TASK TO COMPLETE =>
Write out all of the records precisely. Skip anything that is a picture.

EXTRACTED RECORDS =>
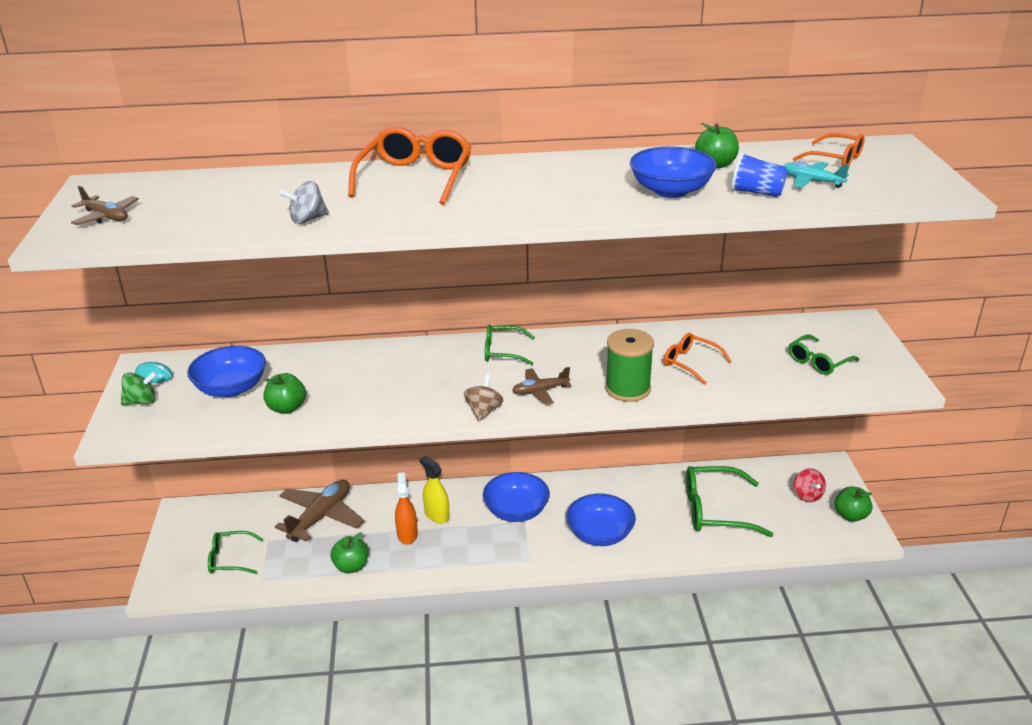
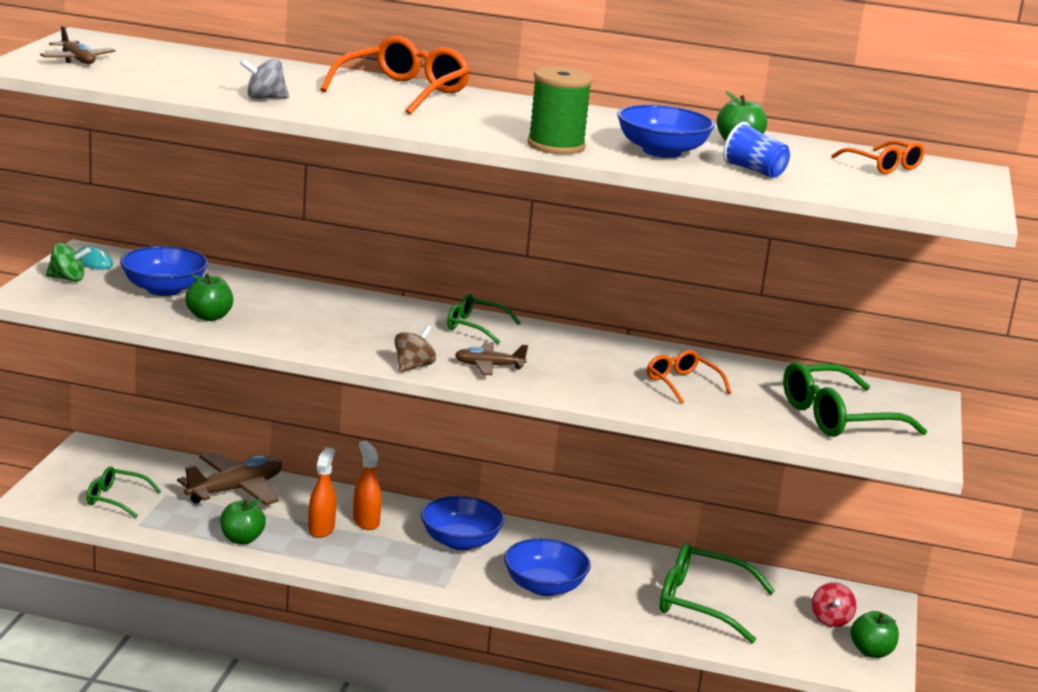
camera: 15 degrees right, 10 degrees down
(437, 515) = (366, 521): yellow spray bottle -> orange spray bottle
(628, 389) = (589, 387): green spool -> green spool (556, 146)
(811, 181) = (829, 175): turquoise plane -> none
(818, 362) = (837, 417): green glasses -> green glasses, size x1.71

RESPONSE BELOW =>
camera: 15 degrees right, 10 degrees down
(437, 515) = (366, 521): yellow spray bottle -> orange spray bottle
(628, 389) = (589, 387): green spool -> green spool (556, 146)
(811, 181) = (829, 175): turquoise plane -> none
(818, 362) = (837, 417): green glasses -> green glasses, size x1.71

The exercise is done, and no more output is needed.